ASSIGNMENT
The part to set down runs from the first line of the data below through the line with "pos2: [522, 213, 78, 36]", inclusive; write it exactly and leave out the pictures.

[EXTRACTED MATERIAL — start]

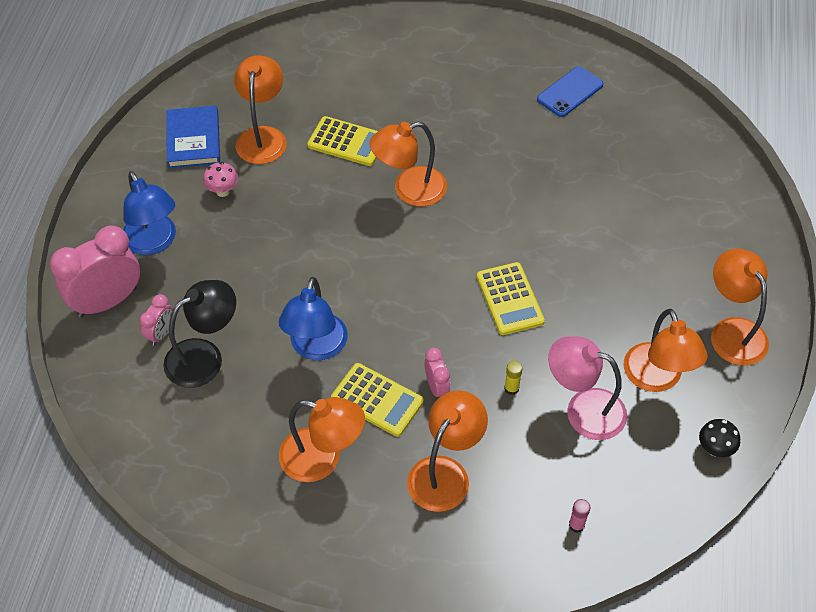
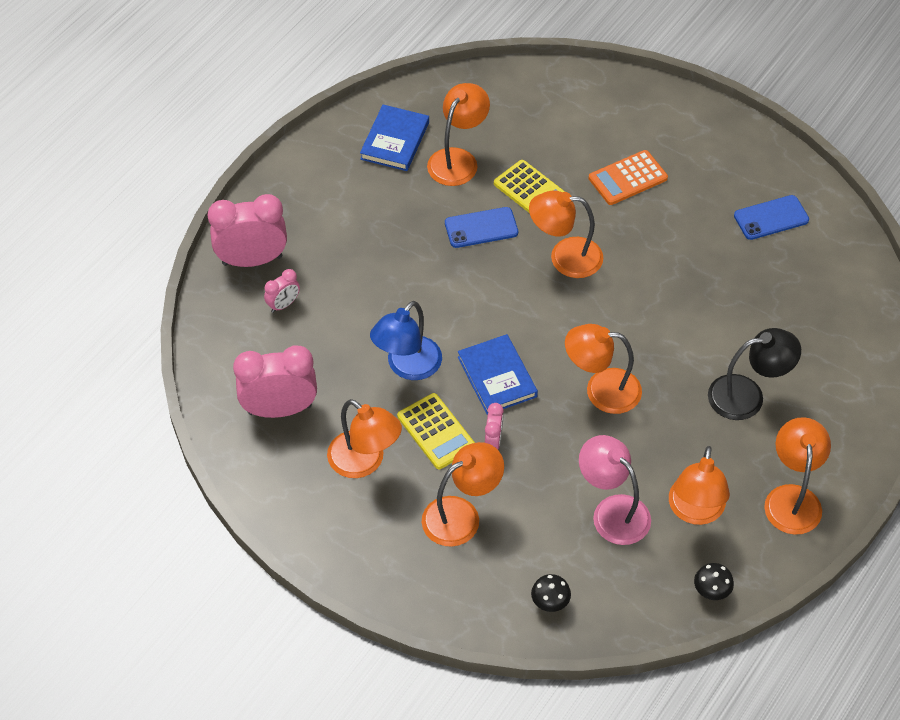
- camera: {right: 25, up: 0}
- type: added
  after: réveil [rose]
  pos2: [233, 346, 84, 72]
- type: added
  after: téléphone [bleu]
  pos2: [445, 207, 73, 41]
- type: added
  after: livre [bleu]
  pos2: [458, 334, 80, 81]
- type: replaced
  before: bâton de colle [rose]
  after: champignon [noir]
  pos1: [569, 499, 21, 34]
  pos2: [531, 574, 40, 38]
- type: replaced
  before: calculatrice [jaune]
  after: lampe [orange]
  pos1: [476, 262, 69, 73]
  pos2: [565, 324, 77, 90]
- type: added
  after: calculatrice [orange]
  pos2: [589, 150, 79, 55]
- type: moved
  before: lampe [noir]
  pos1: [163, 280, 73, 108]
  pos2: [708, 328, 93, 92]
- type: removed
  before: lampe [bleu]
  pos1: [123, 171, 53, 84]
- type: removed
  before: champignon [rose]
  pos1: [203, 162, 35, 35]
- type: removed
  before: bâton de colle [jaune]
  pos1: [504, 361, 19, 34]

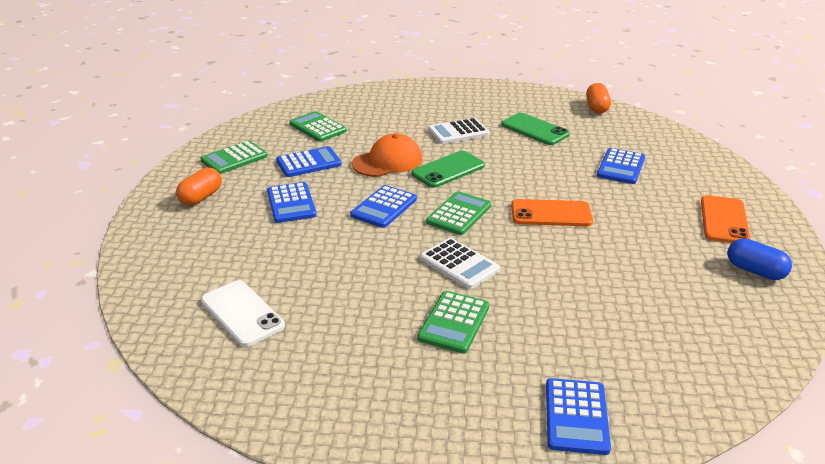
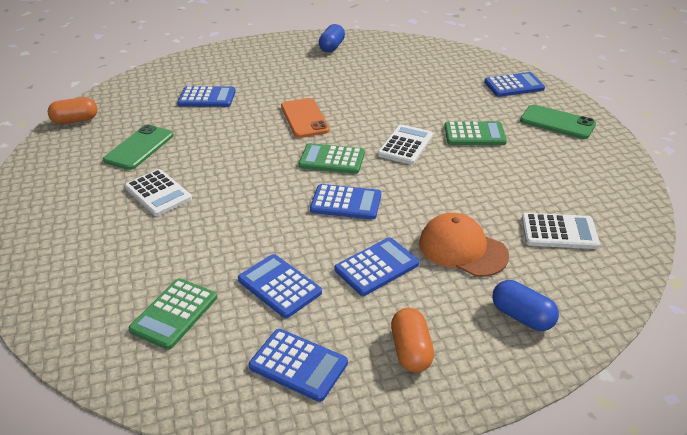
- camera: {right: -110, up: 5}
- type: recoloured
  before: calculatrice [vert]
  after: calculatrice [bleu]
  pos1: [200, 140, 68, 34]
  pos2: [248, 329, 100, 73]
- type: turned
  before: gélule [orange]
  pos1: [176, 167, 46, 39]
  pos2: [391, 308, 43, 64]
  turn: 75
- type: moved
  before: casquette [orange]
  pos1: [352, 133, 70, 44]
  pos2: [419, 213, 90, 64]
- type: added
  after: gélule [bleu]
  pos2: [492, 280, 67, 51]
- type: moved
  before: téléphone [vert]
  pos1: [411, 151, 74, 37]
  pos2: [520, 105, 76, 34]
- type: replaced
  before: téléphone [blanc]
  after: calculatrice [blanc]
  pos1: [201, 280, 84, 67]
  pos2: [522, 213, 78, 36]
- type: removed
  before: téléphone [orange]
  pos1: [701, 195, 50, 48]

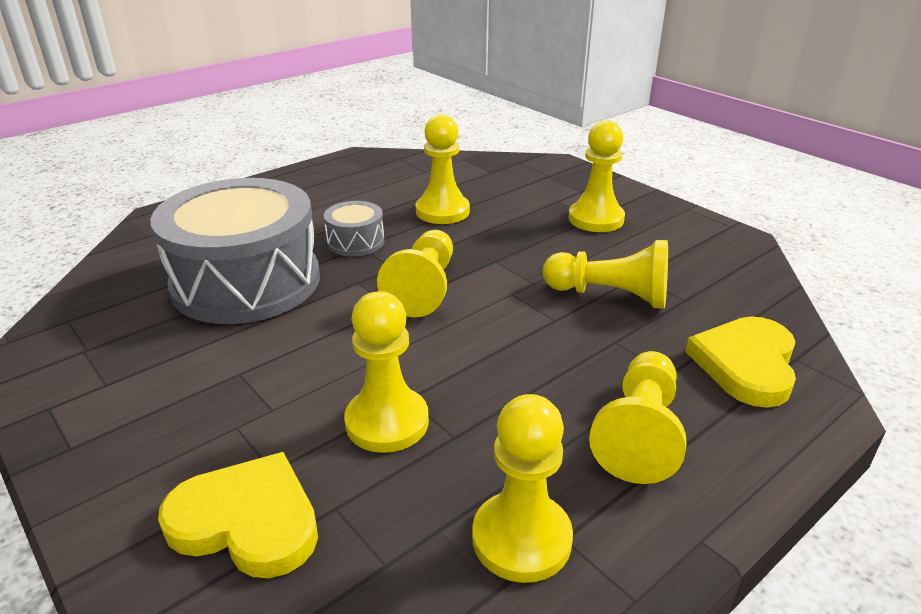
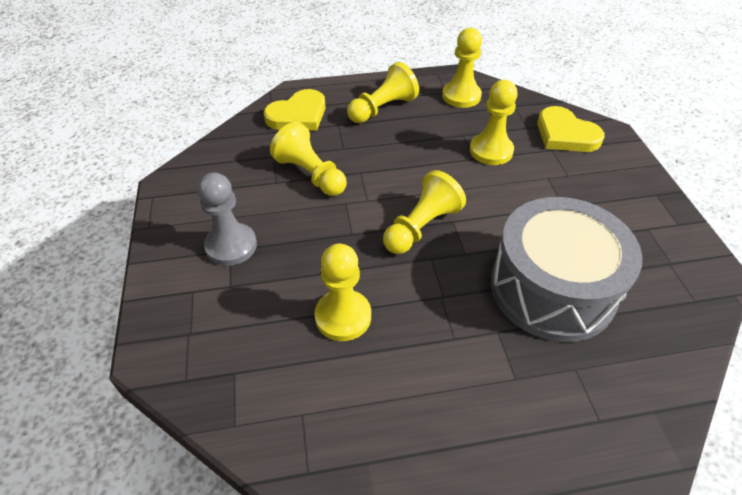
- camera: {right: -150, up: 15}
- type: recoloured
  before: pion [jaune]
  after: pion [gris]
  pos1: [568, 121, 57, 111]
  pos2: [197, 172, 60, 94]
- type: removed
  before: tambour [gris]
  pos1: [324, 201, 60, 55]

[EXTRACTED MATERIAL — finish]

RESPONSE TO THE TASK
- camera: {right: 25, up: 0}
- type: added
  after: réveil [rose]
  pos2: [233, 346, 84, 72]
- type: added
  after: téléphone [bleu]
  pos2: [445, 207, 73, 41]
- type: added
  after: livre [bleu]
  pos2: [458, 334, 80, 81]
- type: replaced
  before: bâton de colle [rose]
  after: champignon [noir]
  pos1: [569, 499, 21, 34]
  pos2: [531, 574, 40, 38]
- type: replaced
  before: calculatrice [jaune]
  after: lampe [orange]
  pos1: [476, 262, 69, 73]
  pos2: [565, 324, 77, 90]
- type: added
  after: calculatrice [orange]
  pos2: [589, 150, 79, 55]
- type: moved
  before: lampe [noir]
  pos1: [163, 280, 73, 108]
  pos2: [708, 328, 93, 92]
- type: removed
  before: lampe [bleu]
  pos1: [123, 171, 53, 84]
- type: removed
  before: champignon [rose]
  pos1: [203, 162, 35, 35]
- type: removed
  before: bâton de colle [jaune]
  pos1: [504, 361, 19, 34]

- camera: {right: -110, up: 5}
- type: recoloured
  before: calculatrice [vert]
  after: calculatrice [bleu]
  pos1: [200, 140, 68, 34]
  pos2: [248, 329, 100, 73]
- type: turned
  before: gélule [orange]
  pos1: [176, 167, 46, 39]
  pos2: [391, 308, 43, 64]
  turn: 75
- type: moved
  before: casquette [orange]
  pos1: [352, 133, 70, 44]
  pos2: [419, 213, 90, 64]
- type: added
  after: gélule [bleu]
  pos2: [492, 280, 67, 51]
- type: moved
  before: téléphone [vert]
  pos1: [411, 151, 74, 37]
  pos2: [520, 105, 76, 34]
- type: replaced
  before: téléphone [blanc]
  after: calculatrice [blanc]
  pos1: [201, 280, 84, 67]
  pos2: [522, 213, 78, 36]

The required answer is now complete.